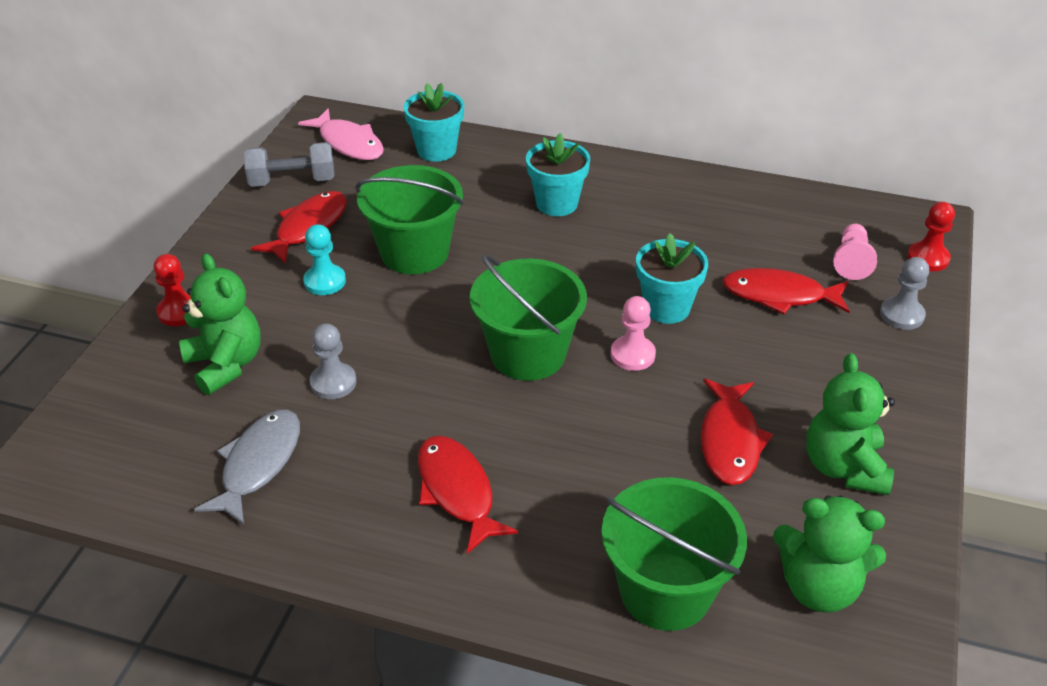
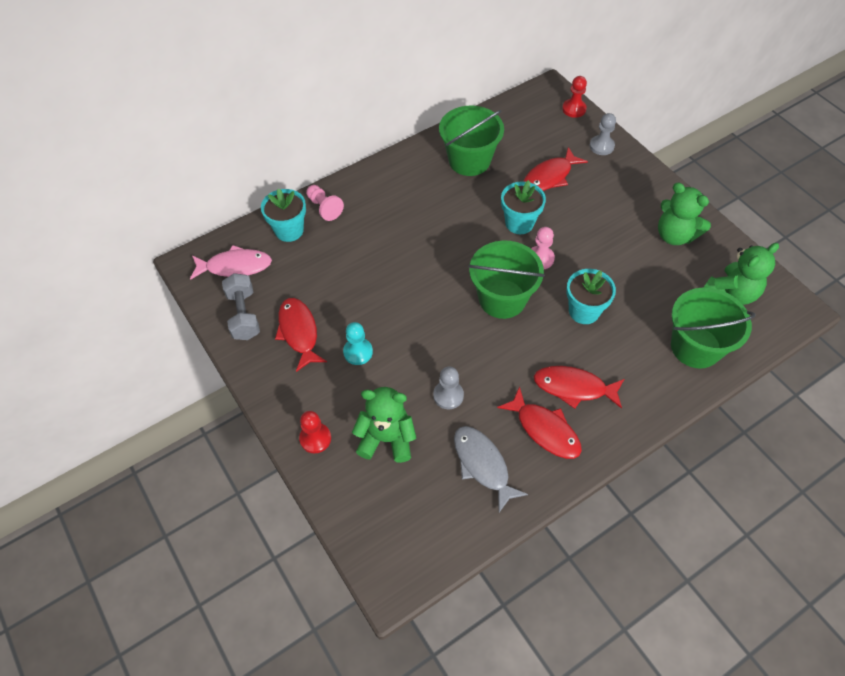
camera: 50 degrees left, 15 degrees up
(292, 181) = (244, 315): grey dumbbell -> grey dumbbell turned 45 degrees counterclockwise
(414, 252) = (373, 296): green bucket -> green bucket (469, 160)
(557, 203) = (395, 210): turquoise flower pot -> turquoise flower pot (584, 311)
(730, 441) = (627, 262): red fish -> red fish (544, 429)
(851, 261) = (551, 135): pink pawn -> pink pawn (324, 208)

=-=-=-=-=

DIRECTIONS FOR THIS TASK
Pull out every line in the material above where "degrees" occurs.

YOUR SOLUTION
camera: 50 degrees left, 15 degrees up
(292, 181) = (244, 315): grey dumbbell -> grey dumbbell turned 45 degrees counterclockwise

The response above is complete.